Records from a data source
_ _ _
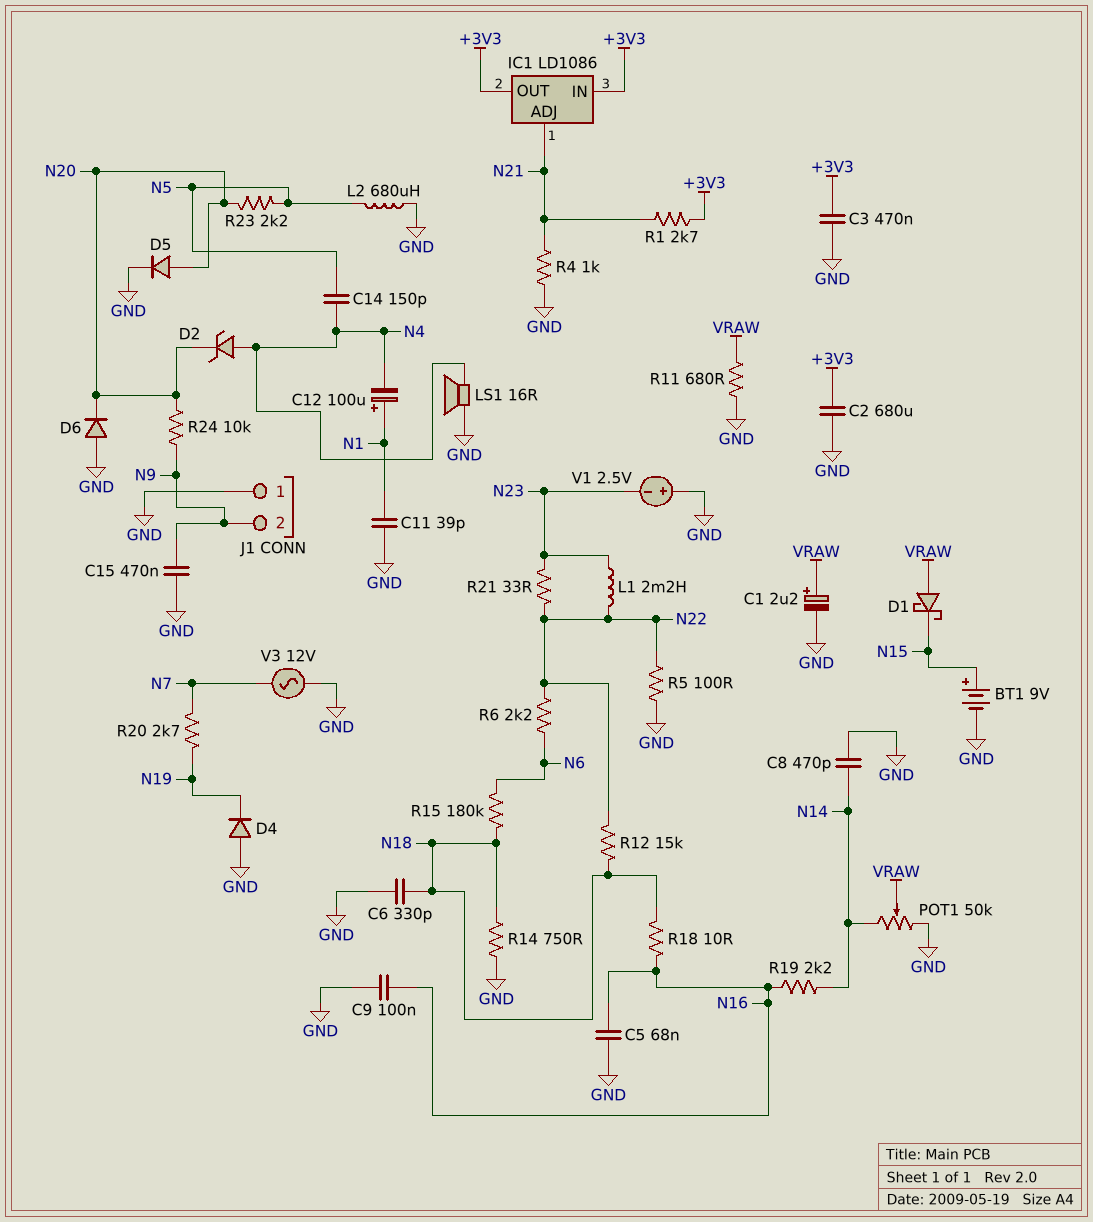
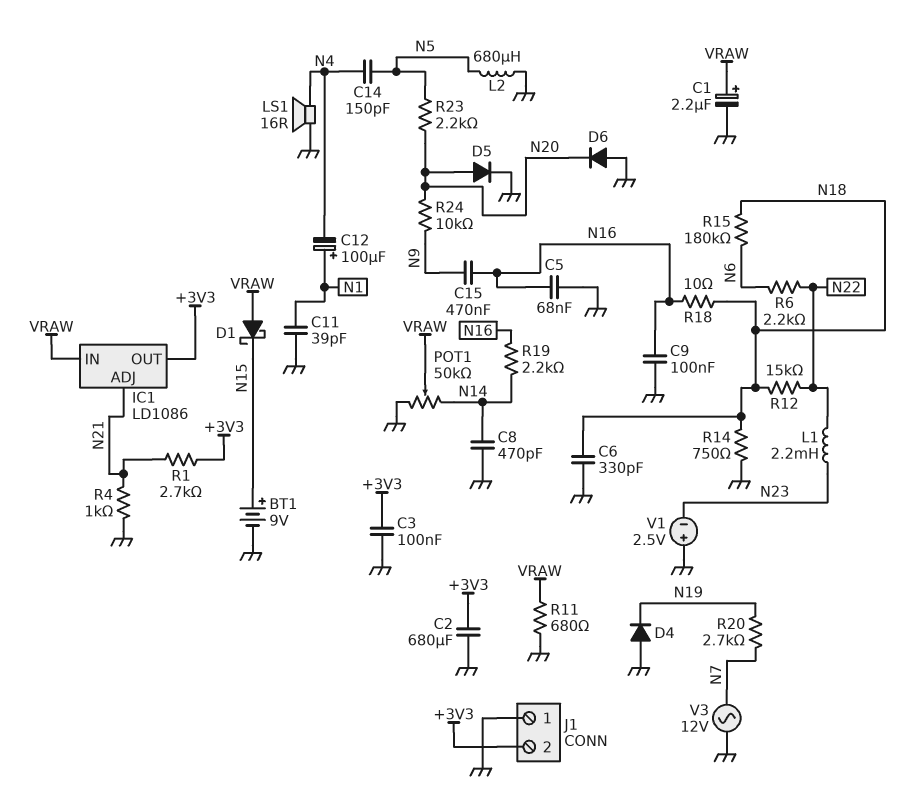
C3: 470nF (+3V3, GND) -> 100nF (+3V3, GND)
C15: 470nF (GND, N9) -> 470nF (N9, N16)
D2: zener (A N4, K N20) -> none
IC1 pin IN: +3V3 -> VRAW
J1 pin 2: N9 -> +3V3
R5: 100 (GND, N22) -> none
R21: 33 (N22, N23) -> none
_ _ _
Task item
Write down exactly the line with "J1 pin 2: N9 -> +3V3", then each line after it through the end of the data.

Output for this exercise
J1 pin 2: N9 -> +3V3
R5: 100 (GND, N22) -> none
R21: 33 (N22, N23) -> none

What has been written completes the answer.